• [Records excerpted from a collection]:
>>
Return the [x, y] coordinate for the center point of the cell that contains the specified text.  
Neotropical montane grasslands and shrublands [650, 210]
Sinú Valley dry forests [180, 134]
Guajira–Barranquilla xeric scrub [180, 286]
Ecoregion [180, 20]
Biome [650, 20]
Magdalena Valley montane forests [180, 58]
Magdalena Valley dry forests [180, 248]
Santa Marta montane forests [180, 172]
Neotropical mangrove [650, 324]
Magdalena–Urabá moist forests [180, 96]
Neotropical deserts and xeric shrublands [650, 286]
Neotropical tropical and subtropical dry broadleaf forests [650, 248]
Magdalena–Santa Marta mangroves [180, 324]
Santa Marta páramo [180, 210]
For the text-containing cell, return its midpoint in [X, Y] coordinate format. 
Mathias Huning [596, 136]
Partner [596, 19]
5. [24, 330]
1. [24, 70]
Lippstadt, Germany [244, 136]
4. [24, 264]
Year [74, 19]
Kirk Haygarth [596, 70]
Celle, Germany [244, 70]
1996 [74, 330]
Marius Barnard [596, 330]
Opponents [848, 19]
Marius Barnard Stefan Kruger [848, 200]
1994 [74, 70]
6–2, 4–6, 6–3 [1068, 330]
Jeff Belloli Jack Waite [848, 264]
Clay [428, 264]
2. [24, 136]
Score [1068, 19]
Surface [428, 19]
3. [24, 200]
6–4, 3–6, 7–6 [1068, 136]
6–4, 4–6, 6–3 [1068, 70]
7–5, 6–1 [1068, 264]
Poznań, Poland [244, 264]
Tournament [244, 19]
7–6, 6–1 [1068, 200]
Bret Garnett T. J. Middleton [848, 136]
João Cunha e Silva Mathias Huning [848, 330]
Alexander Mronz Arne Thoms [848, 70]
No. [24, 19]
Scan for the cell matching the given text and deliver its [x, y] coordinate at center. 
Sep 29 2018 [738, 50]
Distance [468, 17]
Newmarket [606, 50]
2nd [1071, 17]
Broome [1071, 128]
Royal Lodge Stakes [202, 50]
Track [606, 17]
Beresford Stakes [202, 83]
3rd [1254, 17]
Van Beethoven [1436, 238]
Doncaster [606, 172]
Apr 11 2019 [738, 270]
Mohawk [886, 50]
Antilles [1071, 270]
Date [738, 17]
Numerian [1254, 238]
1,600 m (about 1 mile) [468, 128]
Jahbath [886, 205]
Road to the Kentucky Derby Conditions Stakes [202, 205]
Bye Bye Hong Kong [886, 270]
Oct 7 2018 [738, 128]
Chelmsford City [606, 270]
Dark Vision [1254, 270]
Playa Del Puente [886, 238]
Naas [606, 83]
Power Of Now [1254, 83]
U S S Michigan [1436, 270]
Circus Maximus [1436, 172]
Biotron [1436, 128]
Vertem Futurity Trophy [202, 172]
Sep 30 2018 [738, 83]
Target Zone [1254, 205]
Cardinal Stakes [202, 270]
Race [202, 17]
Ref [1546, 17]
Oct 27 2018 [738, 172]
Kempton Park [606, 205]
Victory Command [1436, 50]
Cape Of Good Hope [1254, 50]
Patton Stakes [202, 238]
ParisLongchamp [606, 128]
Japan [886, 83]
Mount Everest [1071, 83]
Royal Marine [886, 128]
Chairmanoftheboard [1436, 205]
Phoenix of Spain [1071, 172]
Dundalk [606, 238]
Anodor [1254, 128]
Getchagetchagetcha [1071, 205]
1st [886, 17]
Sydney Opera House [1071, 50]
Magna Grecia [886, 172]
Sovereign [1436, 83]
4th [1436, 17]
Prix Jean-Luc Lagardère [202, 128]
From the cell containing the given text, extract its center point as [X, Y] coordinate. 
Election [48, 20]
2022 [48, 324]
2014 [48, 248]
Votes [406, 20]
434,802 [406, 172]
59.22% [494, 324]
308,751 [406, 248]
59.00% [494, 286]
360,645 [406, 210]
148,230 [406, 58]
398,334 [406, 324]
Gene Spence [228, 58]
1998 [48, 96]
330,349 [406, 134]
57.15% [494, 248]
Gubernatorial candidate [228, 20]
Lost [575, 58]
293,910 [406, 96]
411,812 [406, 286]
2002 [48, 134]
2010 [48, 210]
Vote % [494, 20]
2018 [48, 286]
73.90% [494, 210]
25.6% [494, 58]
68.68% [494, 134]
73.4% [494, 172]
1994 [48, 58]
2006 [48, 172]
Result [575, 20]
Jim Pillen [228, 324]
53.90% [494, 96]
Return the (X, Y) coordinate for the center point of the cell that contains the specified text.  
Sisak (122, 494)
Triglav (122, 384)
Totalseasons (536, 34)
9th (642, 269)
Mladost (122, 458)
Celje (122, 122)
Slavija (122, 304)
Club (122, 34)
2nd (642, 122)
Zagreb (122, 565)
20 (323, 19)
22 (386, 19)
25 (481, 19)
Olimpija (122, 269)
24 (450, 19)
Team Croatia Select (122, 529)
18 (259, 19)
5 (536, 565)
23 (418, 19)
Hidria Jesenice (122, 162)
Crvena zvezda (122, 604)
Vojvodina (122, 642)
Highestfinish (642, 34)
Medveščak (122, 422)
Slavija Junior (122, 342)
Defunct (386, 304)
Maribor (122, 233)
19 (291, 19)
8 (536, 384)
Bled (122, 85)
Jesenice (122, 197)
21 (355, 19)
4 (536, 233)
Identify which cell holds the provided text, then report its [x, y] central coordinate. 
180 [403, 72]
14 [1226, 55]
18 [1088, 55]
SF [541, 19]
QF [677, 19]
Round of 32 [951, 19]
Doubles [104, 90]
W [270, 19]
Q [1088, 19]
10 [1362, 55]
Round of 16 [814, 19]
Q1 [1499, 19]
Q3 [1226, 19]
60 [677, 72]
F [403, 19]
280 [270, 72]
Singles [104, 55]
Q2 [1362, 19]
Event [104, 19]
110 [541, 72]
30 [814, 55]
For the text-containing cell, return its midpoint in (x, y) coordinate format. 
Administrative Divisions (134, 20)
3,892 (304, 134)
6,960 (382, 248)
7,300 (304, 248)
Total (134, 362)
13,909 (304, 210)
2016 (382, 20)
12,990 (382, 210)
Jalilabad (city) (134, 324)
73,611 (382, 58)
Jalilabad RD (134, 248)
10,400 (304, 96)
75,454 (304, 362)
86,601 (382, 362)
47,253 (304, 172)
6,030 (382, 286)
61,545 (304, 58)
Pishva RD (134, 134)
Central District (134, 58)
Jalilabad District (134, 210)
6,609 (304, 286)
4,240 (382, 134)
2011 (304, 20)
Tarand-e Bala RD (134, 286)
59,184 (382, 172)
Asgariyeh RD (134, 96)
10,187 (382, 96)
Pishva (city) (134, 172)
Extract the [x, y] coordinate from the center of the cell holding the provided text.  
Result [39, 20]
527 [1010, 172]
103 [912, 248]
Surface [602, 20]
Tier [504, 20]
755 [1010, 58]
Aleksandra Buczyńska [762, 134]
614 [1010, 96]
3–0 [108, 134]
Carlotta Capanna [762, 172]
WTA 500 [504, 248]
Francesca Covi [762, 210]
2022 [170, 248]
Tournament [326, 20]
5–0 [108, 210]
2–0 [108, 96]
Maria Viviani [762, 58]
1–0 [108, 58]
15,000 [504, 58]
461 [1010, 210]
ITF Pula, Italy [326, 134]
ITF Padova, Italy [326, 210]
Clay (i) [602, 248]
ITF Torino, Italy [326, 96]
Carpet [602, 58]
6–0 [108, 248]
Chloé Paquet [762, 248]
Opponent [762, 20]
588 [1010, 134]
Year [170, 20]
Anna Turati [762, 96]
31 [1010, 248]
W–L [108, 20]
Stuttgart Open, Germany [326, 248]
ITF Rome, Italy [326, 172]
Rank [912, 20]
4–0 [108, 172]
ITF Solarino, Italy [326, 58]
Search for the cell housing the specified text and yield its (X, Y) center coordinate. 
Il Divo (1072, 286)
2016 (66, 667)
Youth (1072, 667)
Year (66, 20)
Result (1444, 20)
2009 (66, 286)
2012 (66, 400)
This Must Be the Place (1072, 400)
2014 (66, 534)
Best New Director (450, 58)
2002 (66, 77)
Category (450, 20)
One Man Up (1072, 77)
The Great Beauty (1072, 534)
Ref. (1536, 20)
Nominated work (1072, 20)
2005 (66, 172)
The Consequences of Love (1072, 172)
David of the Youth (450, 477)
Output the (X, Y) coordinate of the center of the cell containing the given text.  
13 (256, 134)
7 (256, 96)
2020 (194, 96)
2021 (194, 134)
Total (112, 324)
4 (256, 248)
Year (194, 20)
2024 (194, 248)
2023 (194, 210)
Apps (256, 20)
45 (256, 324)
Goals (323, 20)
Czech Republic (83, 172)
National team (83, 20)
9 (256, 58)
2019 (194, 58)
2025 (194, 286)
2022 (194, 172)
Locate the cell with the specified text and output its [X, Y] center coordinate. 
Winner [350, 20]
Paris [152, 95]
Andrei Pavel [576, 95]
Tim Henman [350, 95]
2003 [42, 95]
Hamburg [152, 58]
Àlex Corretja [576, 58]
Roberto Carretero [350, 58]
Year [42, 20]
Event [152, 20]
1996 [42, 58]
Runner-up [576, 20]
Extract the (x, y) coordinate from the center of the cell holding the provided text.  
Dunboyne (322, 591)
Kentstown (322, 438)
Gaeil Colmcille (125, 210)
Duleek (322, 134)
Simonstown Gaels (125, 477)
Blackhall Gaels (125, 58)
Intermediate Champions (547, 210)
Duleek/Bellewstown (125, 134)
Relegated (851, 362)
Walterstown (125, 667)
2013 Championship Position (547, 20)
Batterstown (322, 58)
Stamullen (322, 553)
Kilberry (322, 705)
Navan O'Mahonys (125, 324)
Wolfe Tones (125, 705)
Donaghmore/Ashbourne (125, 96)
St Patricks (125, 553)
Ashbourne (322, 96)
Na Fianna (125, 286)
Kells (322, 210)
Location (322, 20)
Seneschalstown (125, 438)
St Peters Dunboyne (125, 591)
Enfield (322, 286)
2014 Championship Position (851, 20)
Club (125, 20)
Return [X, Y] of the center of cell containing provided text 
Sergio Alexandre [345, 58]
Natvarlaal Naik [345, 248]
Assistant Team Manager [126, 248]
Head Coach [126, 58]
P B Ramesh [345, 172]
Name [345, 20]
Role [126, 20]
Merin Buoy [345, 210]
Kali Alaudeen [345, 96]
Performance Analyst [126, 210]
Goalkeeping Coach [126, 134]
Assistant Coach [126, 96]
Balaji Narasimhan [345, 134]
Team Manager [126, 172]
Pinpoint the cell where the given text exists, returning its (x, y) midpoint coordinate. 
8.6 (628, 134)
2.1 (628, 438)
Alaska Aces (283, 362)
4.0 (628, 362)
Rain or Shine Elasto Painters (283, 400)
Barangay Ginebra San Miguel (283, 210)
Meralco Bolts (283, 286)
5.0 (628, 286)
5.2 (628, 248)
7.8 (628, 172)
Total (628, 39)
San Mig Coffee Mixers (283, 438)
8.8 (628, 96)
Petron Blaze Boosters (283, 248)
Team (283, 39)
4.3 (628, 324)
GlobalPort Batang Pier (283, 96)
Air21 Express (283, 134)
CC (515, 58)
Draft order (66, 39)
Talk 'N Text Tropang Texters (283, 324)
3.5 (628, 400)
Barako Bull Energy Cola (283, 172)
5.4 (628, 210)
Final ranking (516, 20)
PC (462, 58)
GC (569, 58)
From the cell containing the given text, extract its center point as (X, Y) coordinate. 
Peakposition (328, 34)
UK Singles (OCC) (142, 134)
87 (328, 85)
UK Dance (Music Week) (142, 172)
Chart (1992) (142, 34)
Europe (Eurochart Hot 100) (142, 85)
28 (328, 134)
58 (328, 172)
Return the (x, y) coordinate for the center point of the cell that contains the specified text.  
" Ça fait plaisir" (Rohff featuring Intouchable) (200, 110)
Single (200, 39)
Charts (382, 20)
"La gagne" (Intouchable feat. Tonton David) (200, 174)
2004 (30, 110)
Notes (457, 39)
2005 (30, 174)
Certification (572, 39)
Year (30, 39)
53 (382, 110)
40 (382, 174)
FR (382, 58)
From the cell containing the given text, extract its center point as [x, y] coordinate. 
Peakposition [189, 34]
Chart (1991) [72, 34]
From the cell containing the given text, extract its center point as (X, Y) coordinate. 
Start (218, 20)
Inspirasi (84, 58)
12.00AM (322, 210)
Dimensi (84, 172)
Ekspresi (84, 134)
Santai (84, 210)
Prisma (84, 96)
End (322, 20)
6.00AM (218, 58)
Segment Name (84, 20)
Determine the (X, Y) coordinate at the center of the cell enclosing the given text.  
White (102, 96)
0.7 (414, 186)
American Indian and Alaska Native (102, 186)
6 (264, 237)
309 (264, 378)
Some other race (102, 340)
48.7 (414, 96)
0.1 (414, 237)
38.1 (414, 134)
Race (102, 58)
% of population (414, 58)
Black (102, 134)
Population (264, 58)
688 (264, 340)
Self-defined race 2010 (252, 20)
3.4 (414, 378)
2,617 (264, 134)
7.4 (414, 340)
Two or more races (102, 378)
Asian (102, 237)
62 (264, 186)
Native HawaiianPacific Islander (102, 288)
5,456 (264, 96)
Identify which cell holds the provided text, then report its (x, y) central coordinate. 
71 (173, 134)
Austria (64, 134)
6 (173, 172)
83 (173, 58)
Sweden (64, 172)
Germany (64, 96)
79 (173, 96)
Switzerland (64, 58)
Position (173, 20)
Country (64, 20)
<<
Count the lines in the listing above that contain the string "contains", and give only the number.

• [Answer to this task]:
3